### Work request
Line by line, count where the string "slope" appears in the listing, then give the number of such lines alone.

### Source records
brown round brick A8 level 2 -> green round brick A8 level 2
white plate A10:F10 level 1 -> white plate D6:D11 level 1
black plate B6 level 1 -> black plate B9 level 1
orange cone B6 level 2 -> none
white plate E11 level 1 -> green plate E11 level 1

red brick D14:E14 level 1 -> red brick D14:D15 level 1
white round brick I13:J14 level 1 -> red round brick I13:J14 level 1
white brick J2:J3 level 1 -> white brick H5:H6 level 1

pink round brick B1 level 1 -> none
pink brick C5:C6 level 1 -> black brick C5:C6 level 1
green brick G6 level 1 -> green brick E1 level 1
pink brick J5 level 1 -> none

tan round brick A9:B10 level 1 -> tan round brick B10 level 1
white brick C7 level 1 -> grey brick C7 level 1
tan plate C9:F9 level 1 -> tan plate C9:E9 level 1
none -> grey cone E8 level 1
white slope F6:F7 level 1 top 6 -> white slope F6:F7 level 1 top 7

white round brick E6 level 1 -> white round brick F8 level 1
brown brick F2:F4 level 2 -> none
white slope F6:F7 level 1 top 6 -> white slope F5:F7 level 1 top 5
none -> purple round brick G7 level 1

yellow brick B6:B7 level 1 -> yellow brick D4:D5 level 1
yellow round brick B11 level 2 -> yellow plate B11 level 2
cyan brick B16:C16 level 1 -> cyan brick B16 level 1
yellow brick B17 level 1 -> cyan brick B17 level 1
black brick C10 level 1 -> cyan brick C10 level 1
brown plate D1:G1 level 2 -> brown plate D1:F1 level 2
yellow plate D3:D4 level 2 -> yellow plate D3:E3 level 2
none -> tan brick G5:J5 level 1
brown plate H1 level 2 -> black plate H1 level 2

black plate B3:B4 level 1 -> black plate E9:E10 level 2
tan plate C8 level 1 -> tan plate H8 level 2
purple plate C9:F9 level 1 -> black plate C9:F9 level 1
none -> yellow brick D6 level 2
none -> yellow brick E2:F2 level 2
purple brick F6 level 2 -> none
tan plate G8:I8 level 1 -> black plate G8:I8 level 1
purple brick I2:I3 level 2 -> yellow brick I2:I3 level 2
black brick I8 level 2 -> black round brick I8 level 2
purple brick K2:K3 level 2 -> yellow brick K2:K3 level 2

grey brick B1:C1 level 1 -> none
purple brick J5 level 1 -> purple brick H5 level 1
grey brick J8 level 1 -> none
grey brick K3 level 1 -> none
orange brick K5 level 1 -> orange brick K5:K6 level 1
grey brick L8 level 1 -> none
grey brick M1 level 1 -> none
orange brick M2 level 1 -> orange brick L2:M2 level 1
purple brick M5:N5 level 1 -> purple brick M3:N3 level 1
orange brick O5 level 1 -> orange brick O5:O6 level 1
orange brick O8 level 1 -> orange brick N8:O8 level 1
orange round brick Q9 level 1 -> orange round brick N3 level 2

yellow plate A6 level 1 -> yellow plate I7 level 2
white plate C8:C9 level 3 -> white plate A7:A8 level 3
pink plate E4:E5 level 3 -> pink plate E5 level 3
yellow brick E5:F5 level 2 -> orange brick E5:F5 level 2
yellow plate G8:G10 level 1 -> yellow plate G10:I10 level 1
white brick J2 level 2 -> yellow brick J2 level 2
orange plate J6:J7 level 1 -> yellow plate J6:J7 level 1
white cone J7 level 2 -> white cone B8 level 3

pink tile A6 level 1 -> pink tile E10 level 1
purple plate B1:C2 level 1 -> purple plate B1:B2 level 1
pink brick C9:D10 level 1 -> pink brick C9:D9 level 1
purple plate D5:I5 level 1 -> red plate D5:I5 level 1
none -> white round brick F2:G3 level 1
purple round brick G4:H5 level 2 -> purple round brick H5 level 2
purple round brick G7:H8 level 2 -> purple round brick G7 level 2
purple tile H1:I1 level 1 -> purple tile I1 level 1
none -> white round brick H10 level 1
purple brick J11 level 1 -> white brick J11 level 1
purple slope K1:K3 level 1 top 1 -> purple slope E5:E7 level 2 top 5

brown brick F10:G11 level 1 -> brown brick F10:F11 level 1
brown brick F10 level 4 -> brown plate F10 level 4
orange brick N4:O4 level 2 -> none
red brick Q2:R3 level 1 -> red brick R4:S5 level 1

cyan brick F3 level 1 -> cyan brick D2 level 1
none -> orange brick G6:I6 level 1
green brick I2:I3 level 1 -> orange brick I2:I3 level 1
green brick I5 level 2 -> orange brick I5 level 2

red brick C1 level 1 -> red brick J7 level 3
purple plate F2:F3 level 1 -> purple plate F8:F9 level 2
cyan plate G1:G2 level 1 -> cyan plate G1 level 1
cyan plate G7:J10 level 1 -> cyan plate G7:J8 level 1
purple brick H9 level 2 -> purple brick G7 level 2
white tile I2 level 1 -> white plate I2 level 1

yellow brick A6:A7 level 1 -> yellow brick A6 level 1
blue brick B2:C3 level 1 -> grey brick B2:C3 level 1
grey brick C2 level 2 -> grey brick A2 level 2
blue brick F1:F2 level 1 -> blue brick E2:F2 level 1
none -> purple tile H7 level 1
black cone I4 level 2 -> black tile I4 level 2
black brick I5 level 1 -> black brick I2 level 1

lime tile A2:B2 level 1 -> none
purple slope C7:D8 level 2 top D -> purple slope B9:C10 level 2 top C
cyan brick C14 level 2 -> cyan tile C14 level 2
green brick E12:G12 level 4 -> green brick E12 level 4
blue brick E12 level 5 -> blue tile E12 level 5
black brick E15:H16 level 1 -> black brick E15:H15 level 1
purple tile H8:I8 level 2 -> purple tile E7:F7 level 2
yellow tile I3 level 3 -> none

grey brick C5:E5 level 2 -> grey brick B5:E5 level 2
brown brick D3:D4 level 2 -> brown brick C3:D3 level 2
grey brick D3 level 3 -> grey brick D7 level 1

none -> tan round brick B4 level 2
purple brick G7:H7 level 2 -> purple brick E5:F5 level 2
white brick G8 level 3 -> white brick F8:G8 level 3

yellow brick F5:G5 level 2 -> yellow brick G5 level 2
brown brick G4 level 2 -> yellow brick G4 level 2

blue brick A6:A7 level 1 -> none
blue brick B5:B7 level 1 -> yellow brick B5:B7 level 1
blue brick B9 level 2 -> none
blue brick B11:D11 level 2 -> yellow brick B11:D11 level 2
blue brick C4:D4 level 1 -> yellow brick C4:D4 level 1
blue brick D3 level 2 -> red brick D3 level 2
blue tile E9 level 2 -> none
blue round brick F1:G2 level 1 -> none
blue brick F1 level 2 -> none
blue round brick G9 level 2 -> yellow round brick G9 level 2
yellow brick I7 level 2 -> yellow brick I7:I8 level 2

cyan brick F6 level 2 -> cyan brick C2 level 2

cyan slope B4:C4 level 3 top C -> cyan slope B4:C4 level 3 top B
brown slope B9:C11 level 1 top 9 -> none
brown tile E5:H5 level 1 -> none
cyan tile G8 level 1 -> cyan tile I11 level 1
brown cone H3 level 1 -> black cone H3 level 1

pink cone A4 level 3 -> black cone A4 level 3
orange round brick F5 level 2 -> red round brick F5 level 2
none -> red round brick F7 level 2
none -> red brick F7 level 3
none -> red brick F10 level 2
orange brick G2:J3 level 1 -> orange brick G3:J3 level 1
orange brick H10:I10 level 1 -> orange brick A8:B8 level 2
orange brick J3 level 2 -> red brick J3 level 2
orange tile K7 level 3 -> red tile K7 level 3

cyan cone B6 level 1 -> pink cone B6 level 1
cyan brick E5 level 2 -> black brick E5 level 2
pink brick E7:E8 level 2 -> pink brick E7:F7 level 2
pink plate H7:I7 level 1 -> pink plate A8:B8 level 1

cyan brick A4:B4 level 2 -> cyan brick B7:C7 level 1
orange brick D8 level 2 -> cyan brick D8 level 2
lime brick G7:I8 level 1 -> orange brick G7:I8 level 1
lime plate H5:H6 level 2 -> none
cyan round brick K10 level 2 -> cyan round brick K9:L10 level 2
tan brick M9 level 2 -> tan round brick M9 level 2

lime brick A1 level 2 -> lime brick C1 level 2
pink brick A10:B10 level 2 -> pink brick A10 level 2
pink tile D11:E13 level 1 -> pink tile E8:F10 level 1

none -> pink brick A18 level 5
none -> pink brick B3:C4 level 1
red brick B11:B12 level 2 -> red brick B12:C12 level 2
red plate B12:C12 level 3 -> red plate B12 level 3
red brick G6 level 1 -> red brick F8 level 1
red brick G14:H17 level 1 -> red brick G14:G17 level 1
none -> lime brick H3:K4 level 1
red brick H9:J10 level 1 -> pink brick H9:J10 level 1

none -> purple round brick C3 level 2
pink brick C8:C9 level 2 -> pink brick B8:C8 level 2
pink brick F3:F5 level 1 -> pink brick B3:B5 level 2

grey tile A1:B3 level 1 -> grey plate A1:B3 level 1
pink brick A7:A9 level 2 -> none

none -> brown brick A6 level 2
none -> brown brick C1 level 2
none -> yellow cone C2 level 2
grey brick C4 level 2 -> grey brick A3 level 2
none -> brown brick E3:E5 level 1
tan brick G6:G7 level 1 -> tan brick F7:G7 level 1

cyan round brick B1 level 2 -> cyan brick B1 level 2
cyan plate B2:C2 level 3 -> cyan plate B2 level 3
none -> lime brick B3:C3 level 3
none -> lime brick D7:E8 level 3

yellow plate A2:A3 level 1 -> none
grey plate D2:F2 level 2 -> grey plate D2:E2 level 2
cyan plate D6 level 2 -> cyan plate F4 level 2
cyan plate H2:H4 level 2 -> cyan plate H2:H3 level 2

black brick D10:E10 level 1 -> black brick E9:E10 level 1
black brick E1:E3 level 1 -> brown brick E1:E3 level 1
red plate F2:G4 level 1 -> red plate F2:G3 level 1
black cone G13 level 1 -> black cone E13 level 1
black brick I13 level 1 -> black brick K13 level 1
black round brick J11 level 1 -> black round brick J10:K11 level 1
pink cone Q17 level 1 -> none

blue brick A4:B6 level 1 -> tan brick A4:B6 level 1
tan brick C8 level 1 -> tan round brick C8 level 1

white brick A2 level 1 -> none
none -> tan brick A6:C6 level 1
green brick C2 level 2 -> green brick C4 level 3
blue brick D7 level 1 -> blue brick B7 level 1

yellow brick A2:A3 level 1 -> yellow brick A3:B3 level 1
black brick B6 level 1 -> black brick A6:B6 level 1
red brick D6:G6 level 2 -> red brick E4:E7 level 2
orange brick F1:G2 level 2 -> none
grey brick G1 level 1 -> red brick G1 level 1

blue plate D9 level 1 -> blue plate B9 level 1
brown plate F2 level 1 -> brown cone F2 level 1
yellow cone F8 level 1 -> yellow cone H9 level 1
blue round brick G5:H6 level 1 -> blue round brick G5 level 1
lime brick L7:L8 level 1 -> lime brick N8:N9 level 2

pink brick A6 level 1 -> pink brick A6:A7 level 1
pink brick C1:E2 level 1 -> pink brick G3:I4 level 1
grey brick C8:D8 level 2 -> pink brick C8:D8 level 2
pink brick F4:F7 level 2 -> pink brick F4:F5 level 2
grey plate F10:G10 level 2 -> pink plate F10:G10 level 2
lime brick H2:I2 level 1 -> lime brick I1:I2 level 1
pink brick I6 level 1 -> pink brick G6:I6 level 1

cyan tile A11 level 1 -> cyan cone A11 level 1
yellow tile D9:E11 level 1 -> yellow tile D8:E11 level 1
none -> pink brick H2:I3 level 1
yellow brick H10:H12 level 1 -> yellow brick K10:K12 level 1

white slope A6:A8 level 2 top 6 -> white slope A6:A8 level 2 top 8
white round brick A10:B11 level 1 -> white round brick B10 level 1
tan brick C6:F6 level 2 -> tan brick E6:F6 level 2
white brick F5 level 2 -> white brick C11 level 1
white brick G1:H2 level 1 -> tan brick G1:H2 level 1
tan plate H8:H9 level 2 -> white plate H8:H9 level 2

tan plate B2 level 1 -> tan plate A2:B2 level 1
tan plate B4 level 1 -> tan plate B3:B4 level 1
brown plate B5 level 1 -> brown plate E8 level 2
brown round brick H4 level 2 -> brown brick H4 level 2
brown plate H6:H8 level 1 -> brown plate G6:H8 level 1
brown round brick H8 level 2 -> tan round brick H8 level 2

### Your solution
7